Work order | Below are the records; copy every line in them that holds the string "grey".

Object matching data
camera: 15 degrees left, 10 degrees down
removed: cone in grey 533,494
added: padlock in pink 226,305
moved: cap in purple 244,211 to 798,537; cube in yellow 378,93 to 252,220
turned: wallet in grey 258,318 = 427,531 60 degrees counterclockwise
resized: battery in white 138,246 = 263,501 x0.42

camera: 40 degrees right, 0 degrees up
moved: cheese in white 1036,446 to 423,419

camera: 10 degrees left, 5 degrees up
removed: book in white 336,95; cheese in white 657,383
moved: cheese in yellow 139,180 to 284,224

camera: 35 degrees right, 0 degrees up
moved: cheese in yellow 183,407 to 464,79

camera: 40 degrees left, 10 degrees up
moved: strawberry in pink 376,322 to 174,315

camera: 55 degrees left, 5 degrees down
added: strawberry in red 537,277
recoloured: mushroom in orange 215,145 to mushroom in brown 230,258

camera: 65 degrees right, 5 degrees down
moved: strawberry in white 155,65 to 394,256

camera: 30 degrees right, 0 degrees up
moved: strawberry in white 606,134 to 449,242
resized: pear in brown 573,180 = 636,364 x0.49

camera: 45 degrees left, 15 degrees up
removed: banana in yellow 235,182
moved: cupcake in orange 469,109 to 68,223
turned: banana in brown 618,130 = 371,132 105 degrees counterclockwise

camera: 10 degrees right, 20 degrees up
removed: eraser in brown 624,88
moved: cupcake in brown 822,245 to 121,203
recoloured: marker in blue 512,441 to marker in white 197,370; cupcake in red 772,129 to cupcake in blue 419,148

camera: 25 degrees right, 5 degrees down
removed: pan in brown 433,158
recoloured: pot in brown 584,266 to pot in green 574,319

Your response |
removed: cone in grey 533,494
turned: wallet in grey 258,318 = 427,531 60 degrees counterclockwise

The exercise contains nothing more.